Entries showing where items appear
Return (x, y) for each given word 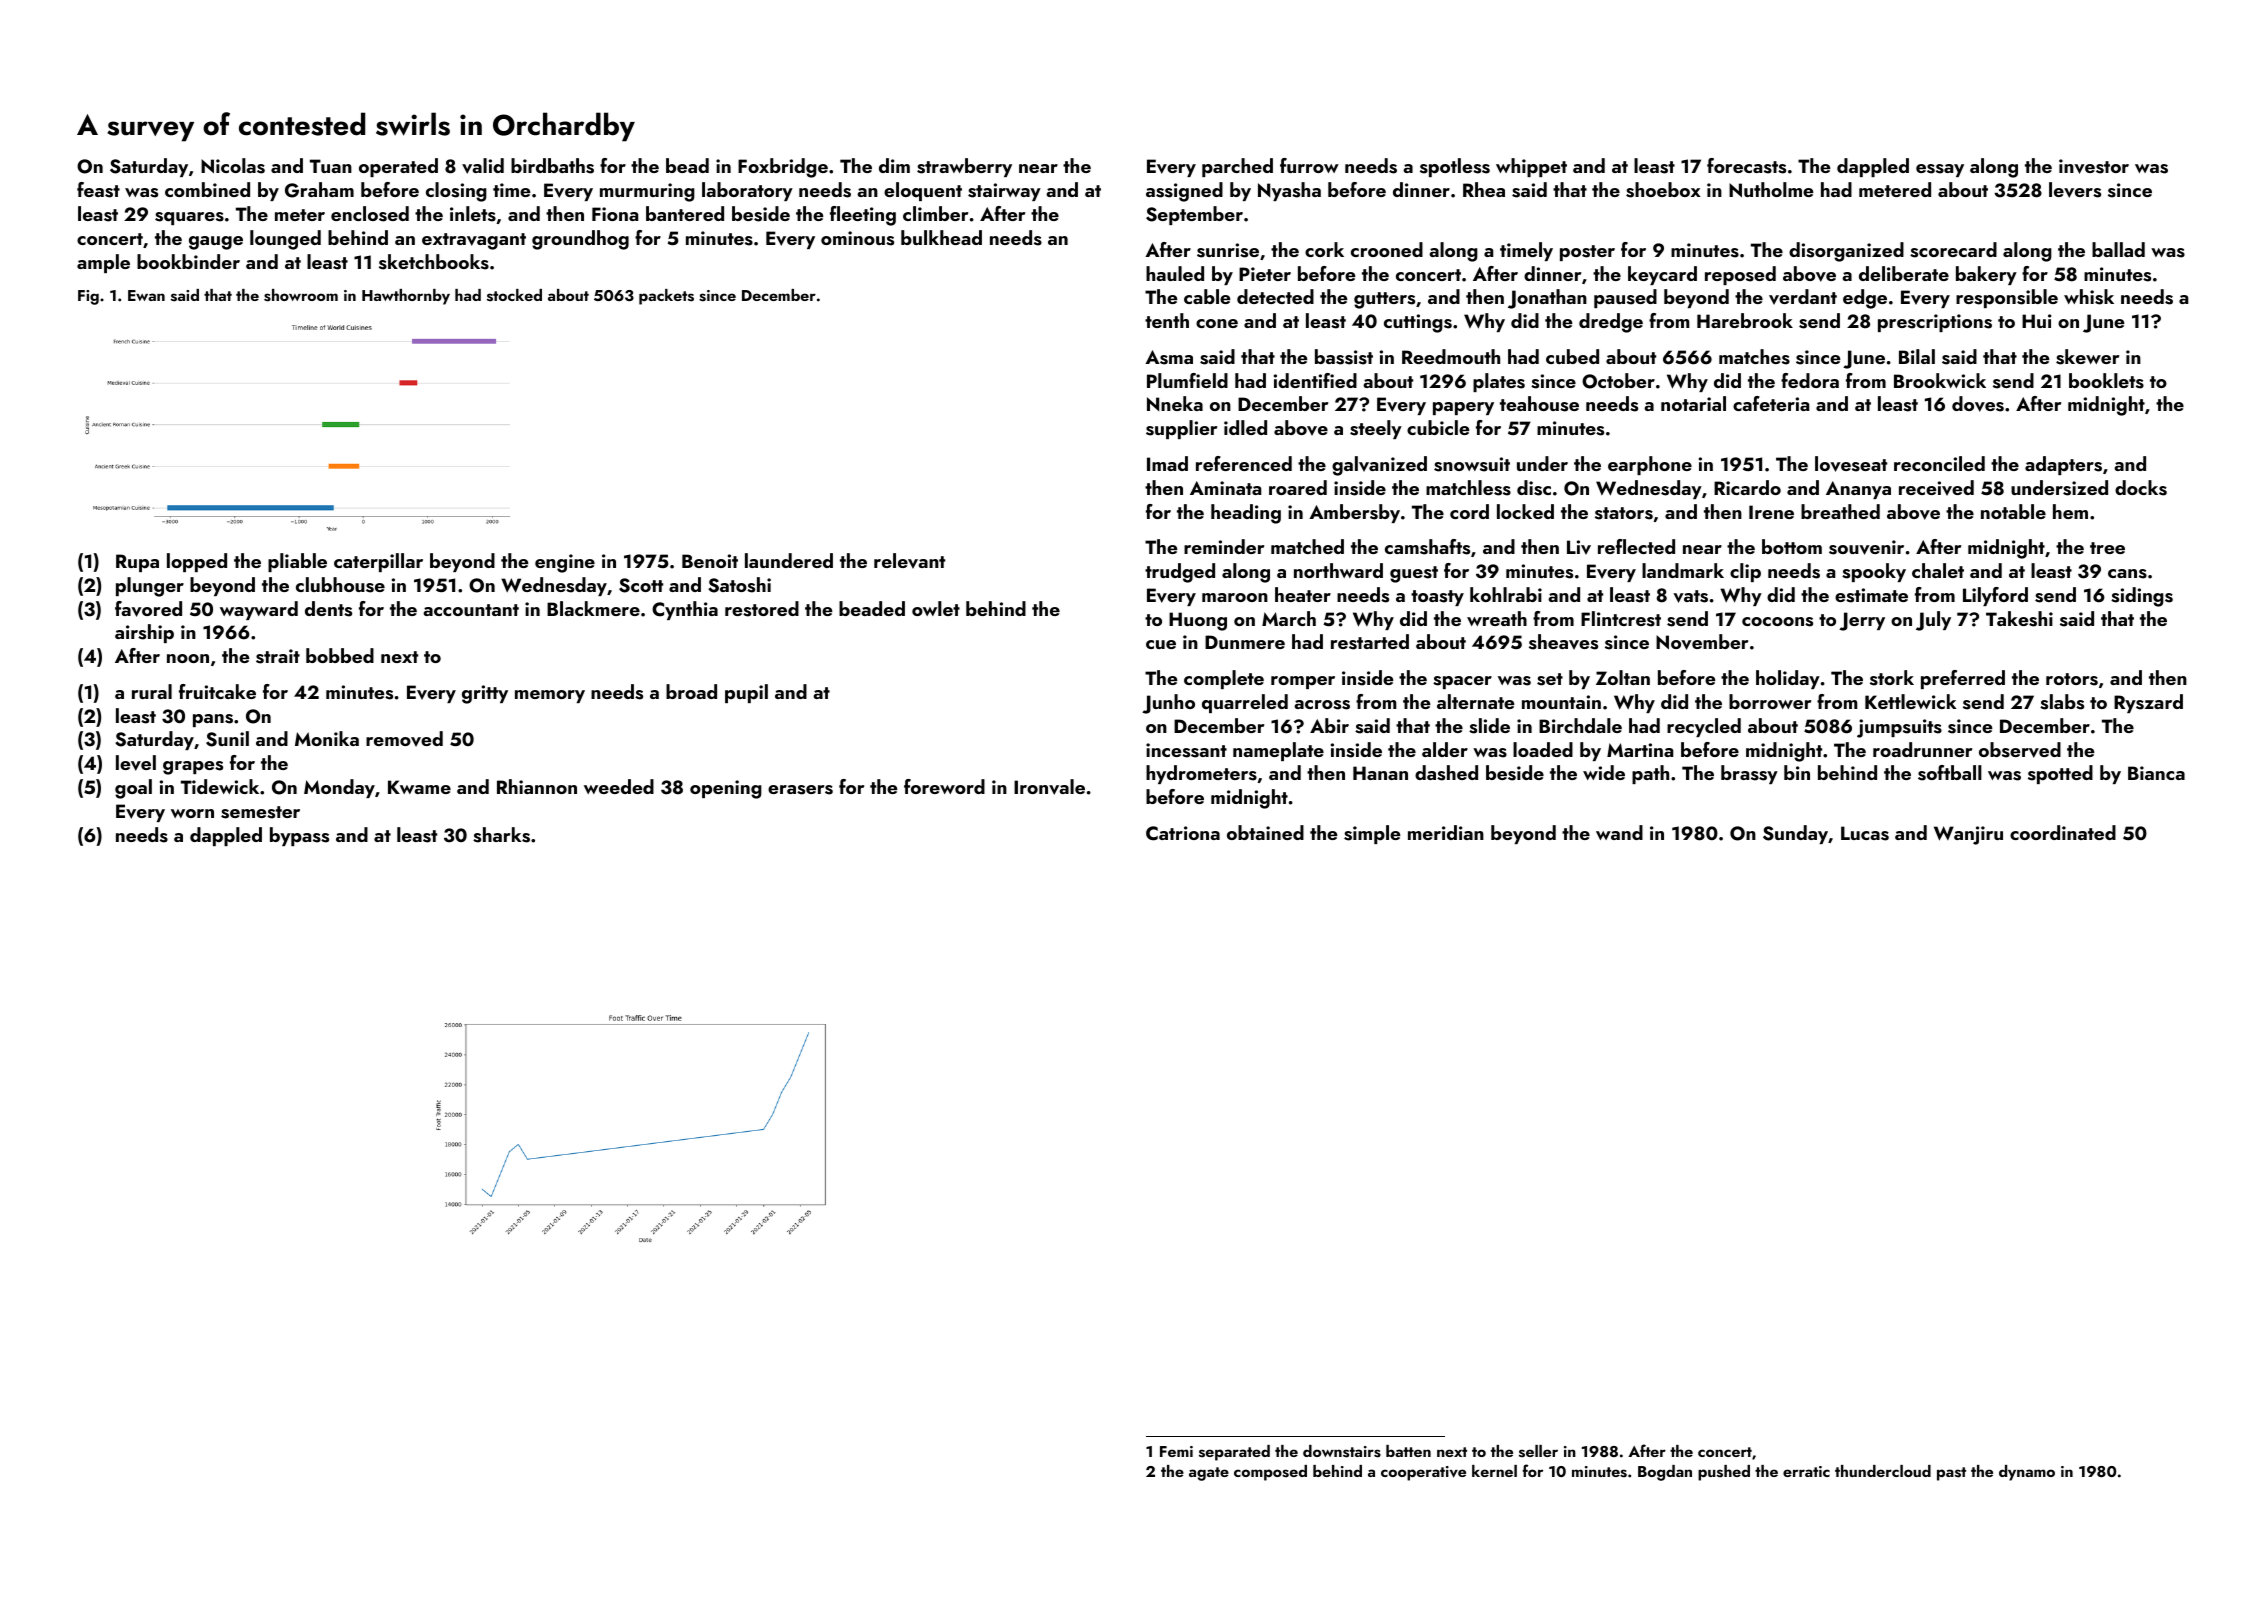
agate (1209, 1474)
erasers (800, 790)
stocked (514, 295)
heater (1303, 594)
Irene (1771, 512)
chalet (1938, 570)
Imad (1167, 463)
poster (1587, 253)
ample (103, 263)
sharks (501, 835)
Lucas (1865, 833)
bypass (299, 836)
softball (1950, 773)
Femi (1176, 1451)
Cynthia (685, 610)
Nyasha (1289, 191)
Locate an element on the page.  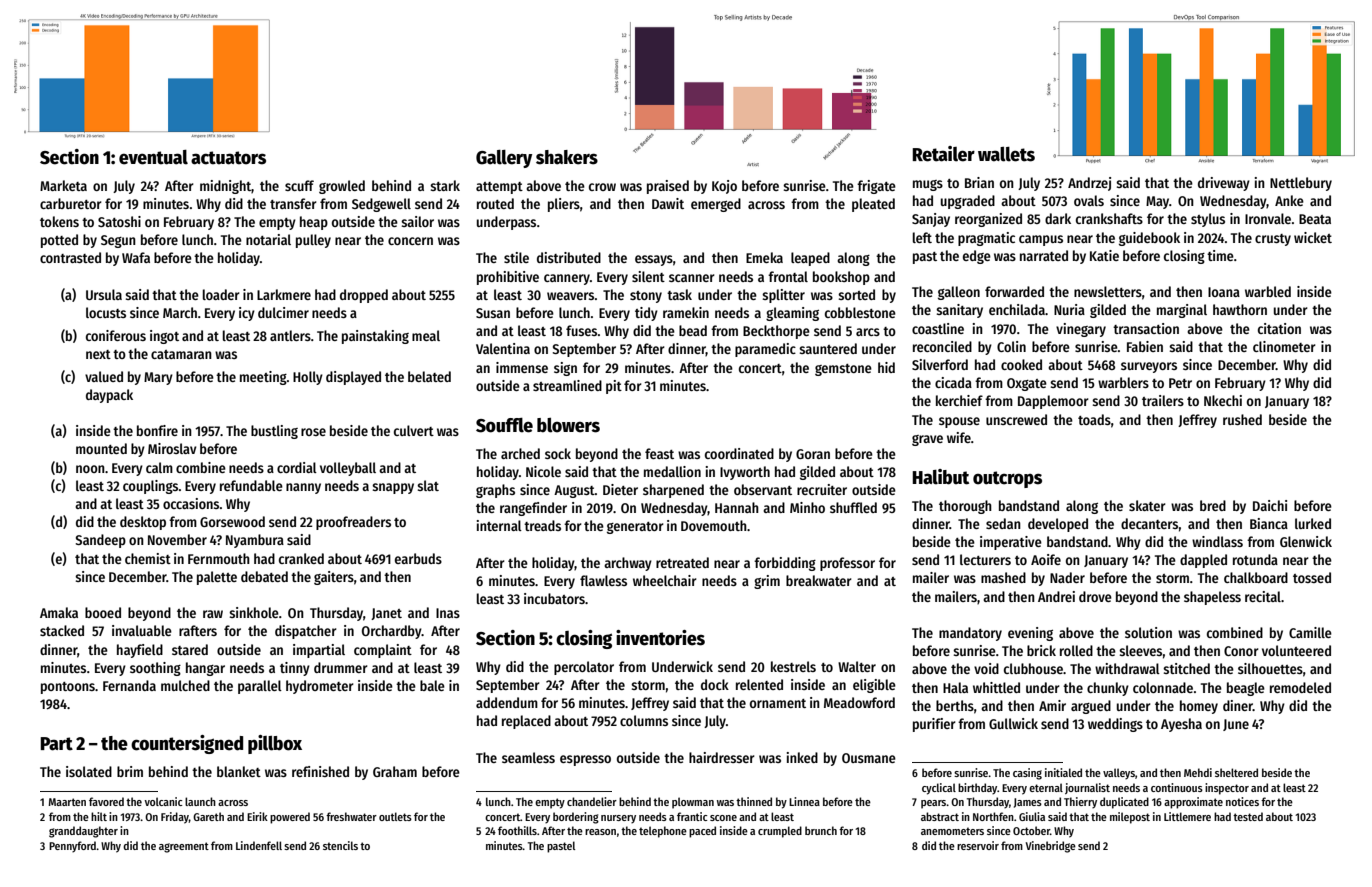
ornament is located at coordinates (778, 703).
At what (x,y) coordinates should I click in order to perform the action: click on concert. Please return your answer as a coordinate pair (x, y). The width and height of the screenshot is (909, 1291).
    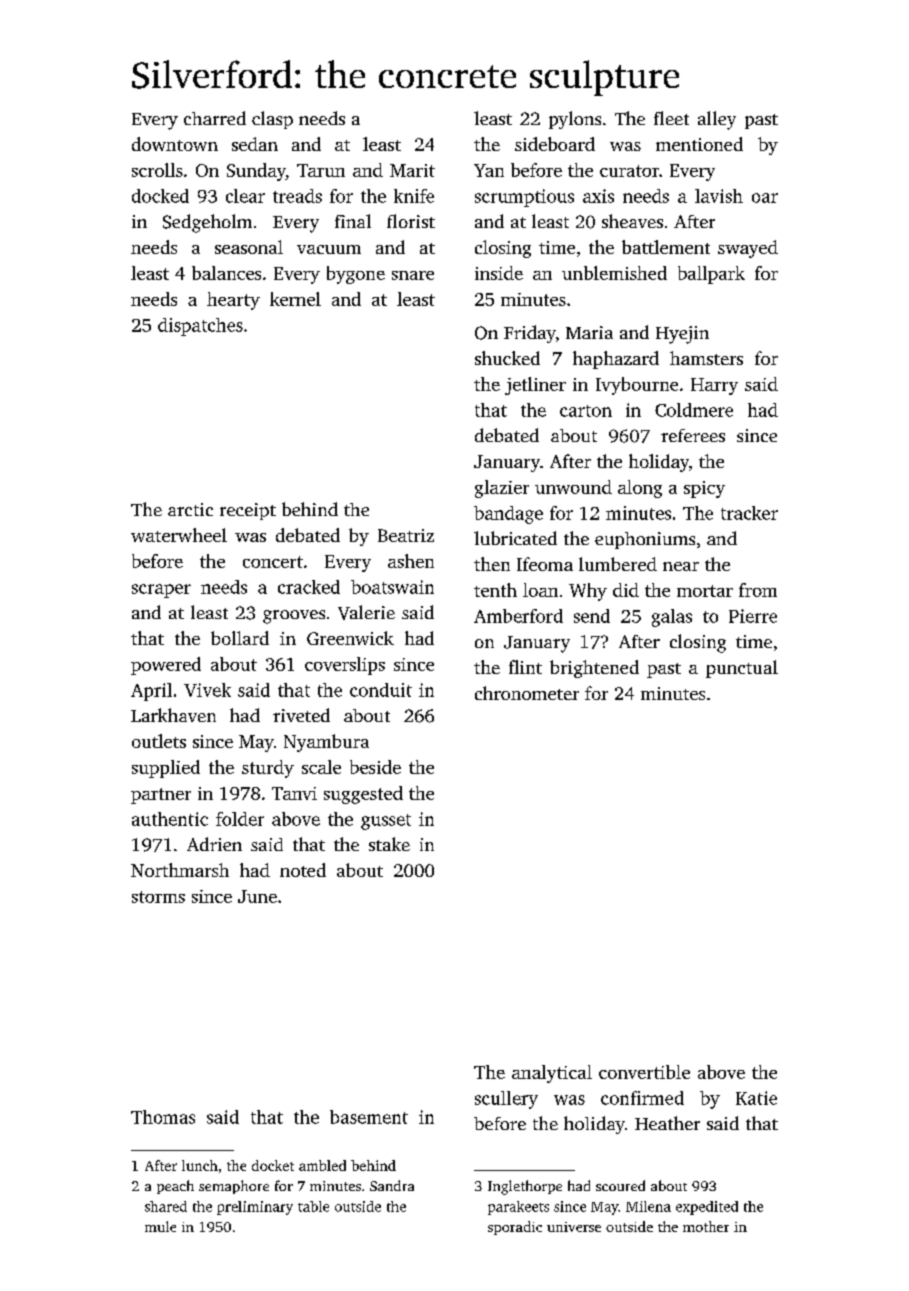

Task directions: Report every line of the items above that contains the string "coordinates", copying each line in full. Case counts when matching.

Result:
ornament is located at coordinates (778, 703).
At what (x,y) coordinates should I click in order to perform the action: click on concert. Please return your answer as a coordinate pair (x, y). The width and height of the screenshot is (909, 1291).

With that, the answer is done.